Image sets with object changes:
◆ ◆ ◆ ◆ ◆ ◆ ◆

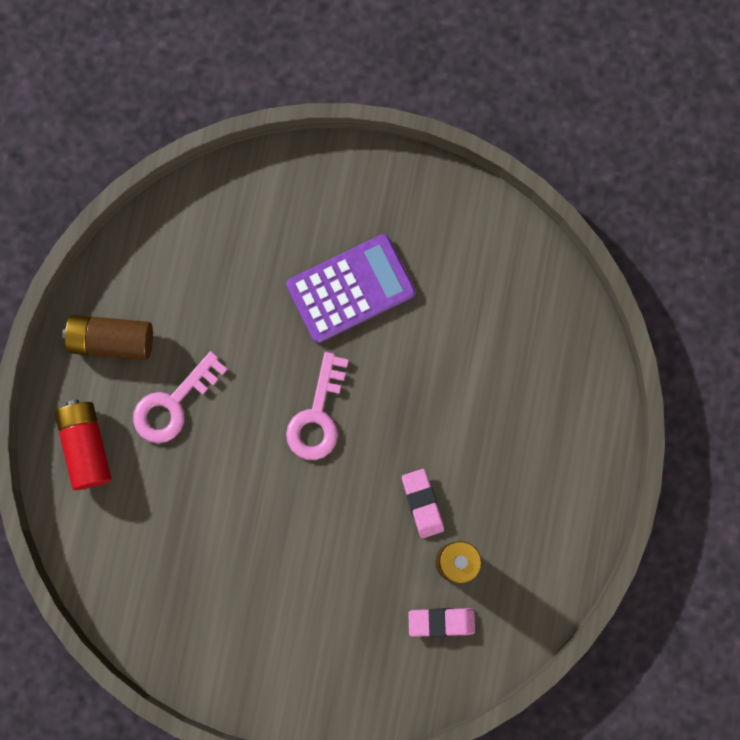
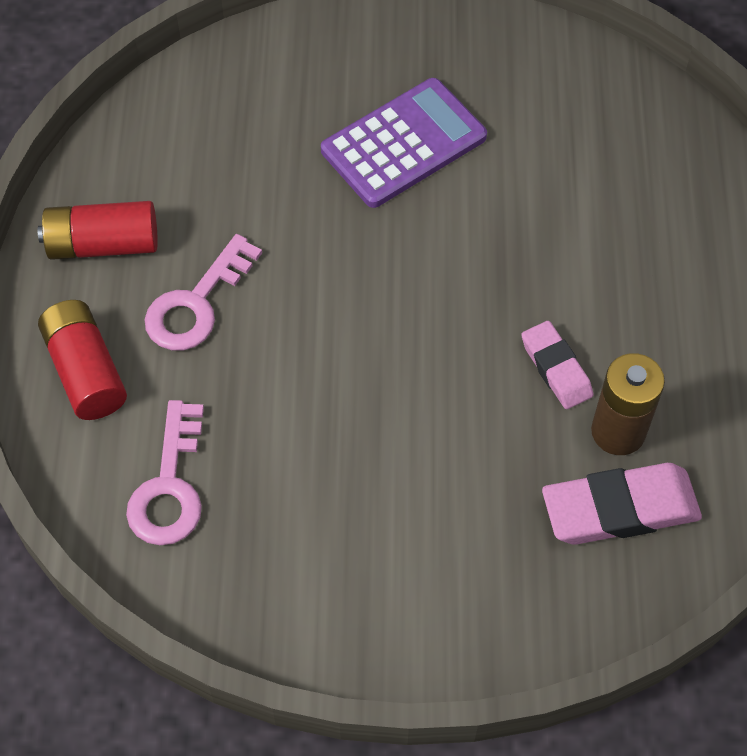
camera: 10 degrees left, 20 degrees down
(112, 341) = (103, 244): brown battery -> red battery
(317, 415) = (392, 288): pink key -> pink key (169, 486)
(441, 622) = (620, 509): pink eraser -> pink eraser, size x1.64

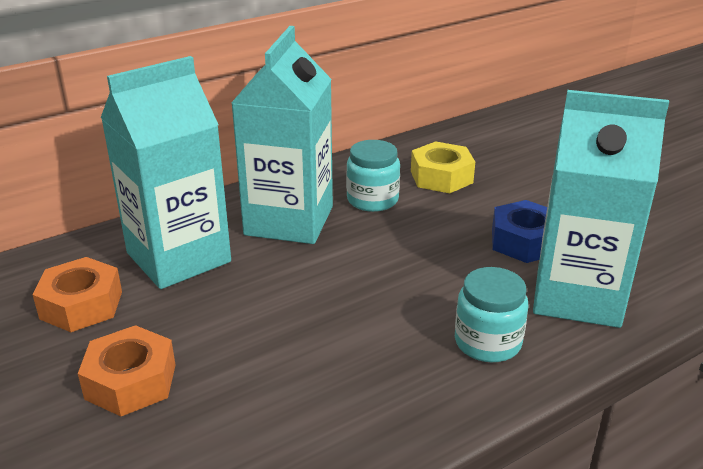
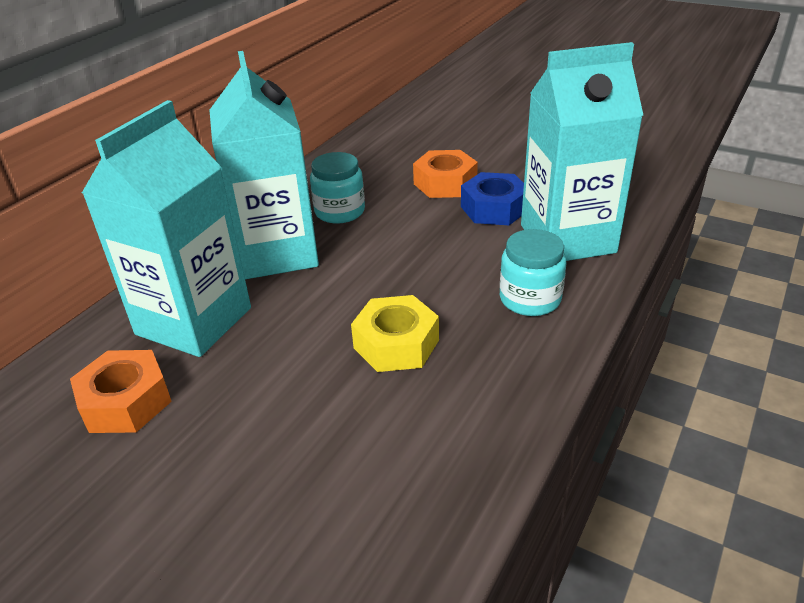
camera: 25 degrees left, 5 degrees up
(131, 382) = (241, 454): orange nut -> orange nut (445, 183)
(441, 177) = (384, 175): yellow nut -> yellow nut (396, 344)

◆ ◆ ◆ ◆ ◆ ◆ ◆

* [DESCRIPTION OF THE TASK] Beginning with the line that contains "camera: 25 degrees left, 5 degrees up", restate word for word each line through the last one in the data, and write nothing more.

* [THE ANSWER]
camera: 25 degrees left, 5 degrees up
(131, 382) = (241, 454): orange nut -> orange nut (445, 183)
(441, 177) = (384, 175): yellow nut -> yellow nut (396, 344)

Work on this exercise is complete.